### EXTRACTED RECORDS
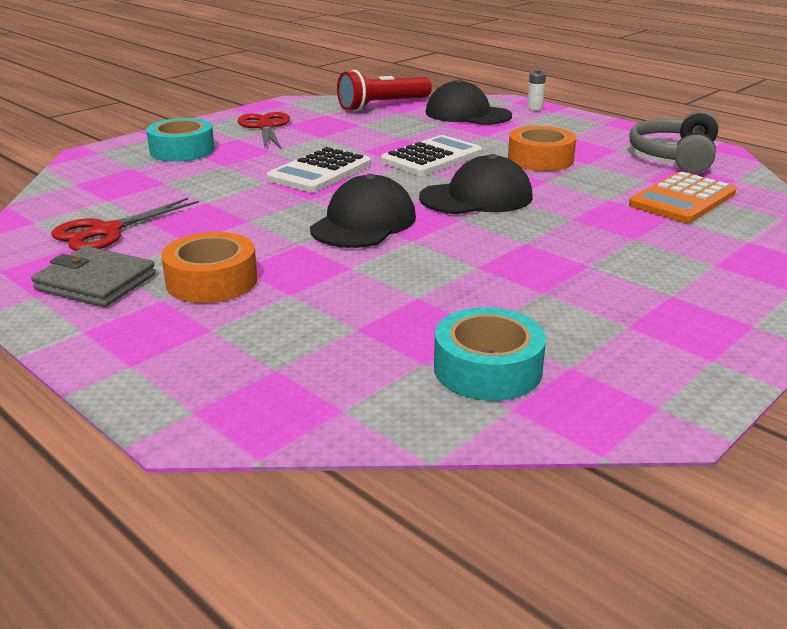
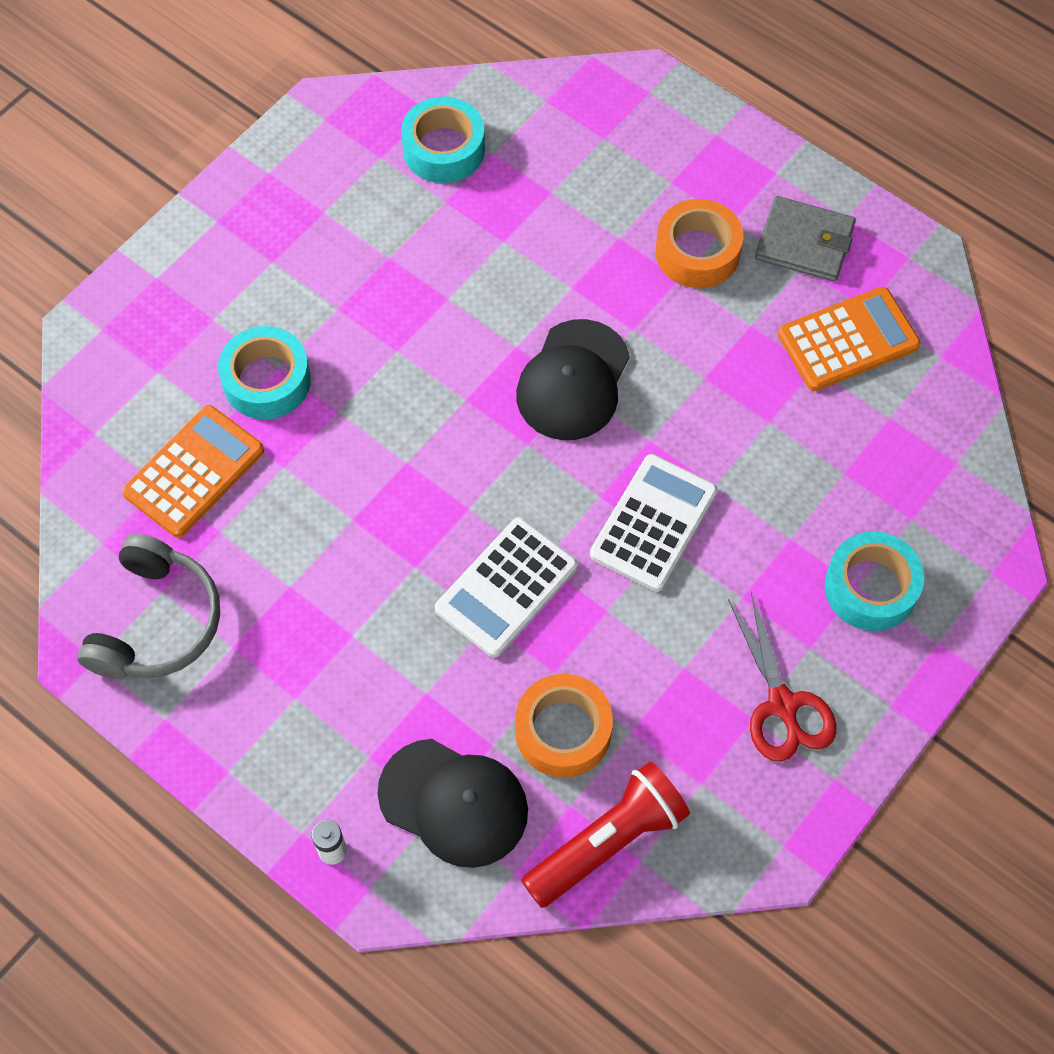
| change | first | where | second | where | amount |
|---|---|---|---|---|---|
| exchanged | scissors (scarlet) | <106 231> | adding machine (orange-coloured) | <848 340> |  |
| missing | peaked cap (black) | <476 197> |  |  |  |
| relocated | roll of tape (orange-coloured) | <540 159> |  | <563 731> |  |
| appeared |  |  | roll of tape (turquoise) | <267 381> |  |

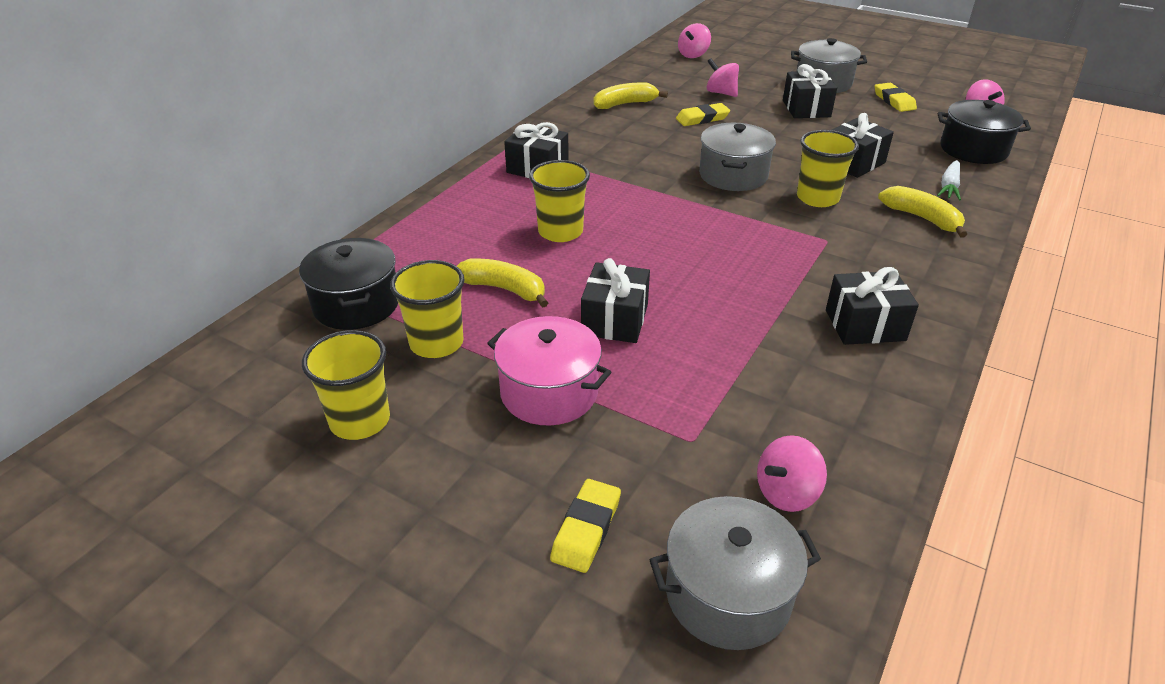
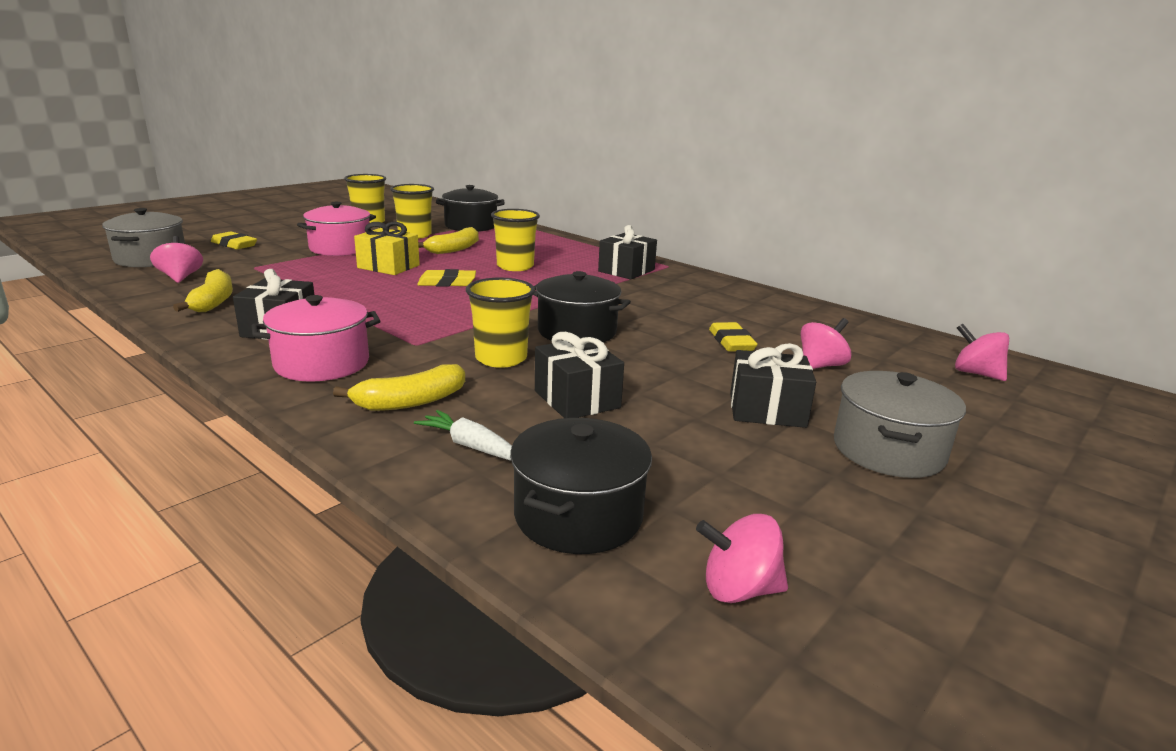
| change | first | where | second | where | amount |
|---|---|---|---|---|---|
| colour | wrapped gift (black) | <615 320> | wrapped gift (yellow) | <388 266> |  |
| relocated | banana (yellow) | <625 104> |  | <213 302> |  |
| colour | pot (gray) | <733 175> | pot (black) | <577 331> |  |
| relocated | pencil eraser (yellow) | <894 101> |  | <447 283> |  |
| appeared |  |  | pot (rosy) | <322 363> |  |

### DIRECTIONS FOR THIS TASK
Please copy out the whole listing exactly as it stands, minus the pictures.

### SOLUTION FOR THIS EXERCISE
| change | first | where | second | where | amount |
|---|---|---|---|---|---|
| exchanged | scissors (scarlet) | <106 231> | adding machine (orange-coloured) | <848 340> |  |
| missing | peaked cap (black) | <476 197> |  |  |  |
| relocated | roll of tape (orange-coloured) | <540 159> |  | <563 731> |  |
| appeared |  |  | roll of tape (turquoise) | <267 381> |  |

| change | first | where | second | where | amount |
|---|---|---|---|---|---|
| colour | wrapped gift (black) | <615 320> | wrapped gift (yellow) | <388 266> |  |
| relocated | banana (yellow) | <625 104> |  | <213 302> |  |
| colour | pot (gray) | <733 175> | pot (black) | <577 331> |  |
| relocated | pencil eraser (yellow) | <894 101> |  | <447 283> |  |
| appeared |  |  | pot (rosy) | <322 363> |  |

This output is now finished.